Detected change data
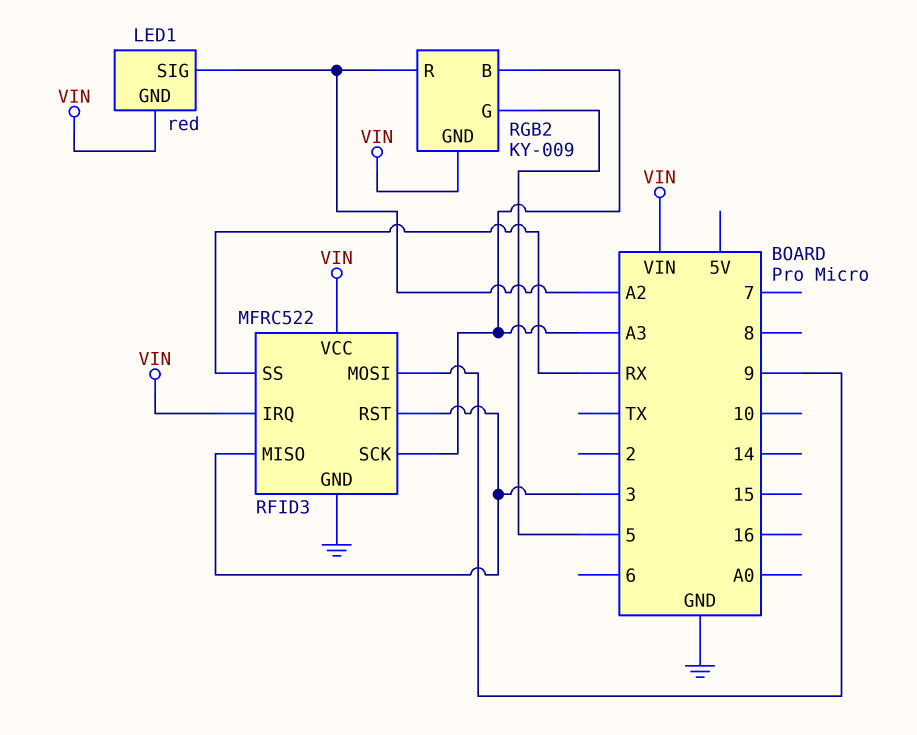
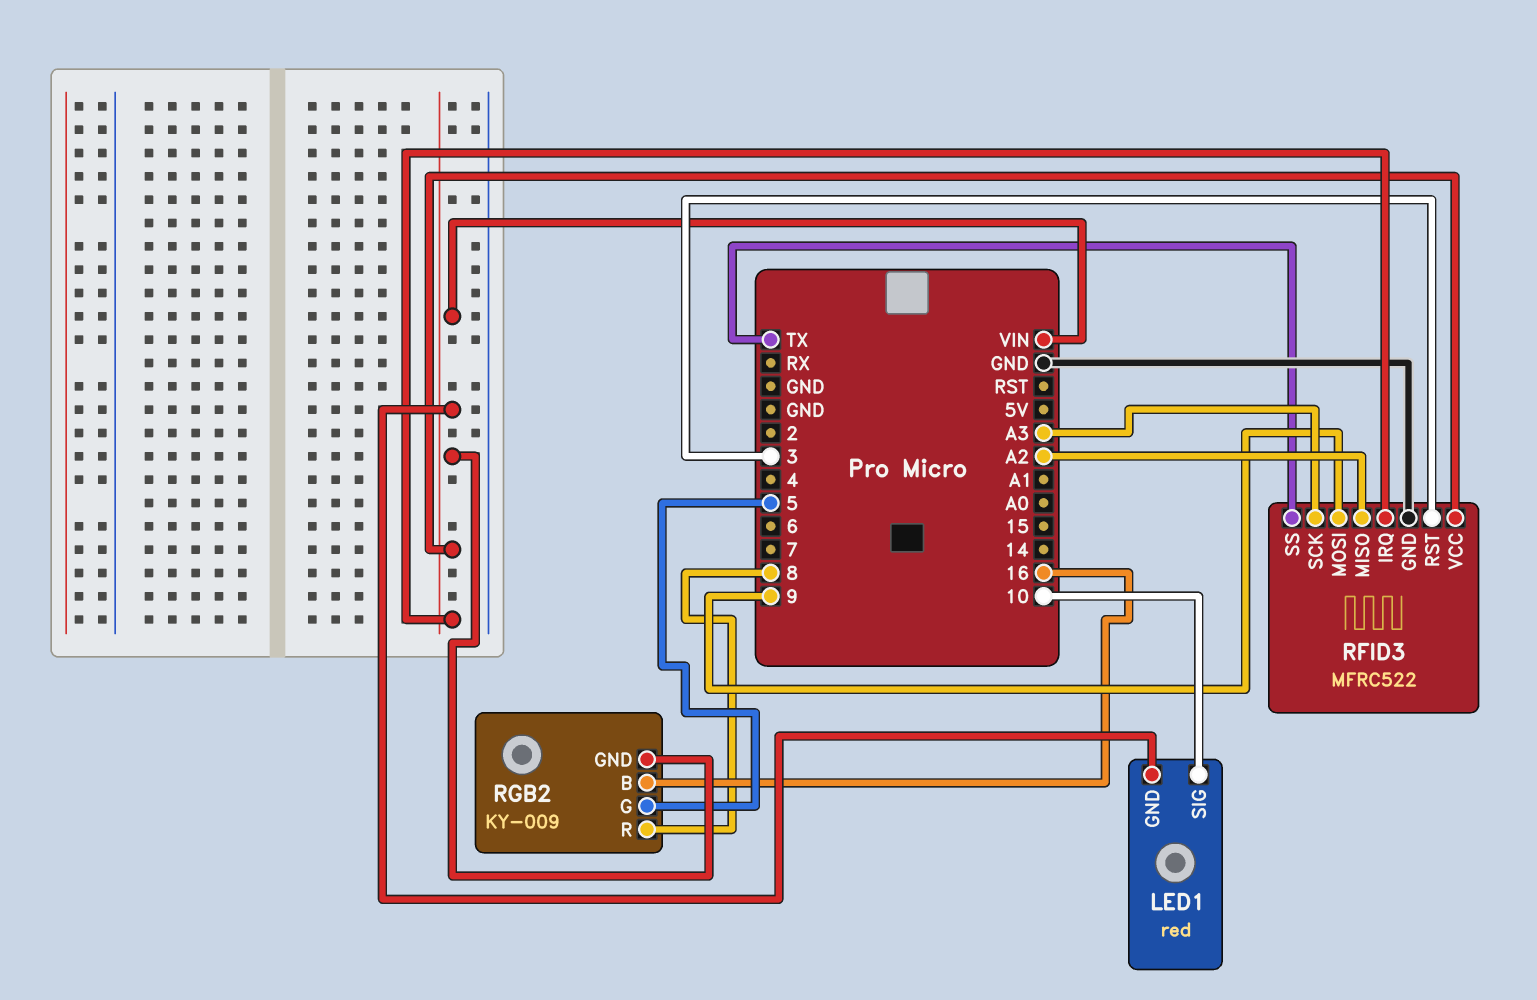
LED1 pin SIG: A2 -> 10
RFID3 pin MISO: 3 -> A2
RFID3 pin SS: RX -> TX
RGB2 pin B: A3 -> 16
RGB2 pin R: A2 -> 8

◆ TASK INSTRUCTIONS
For the records above, output each one exactly and skip any image.

◆ FINISHED EXERCISE
LED1 pin SIG: A2 -> 10
RFID3 pin MISO: 3 -> A2
RFID3 pin SS: RX -> TX
RGB2 pin B: A3 -> 16
RGB2 pin R: A2 -> 8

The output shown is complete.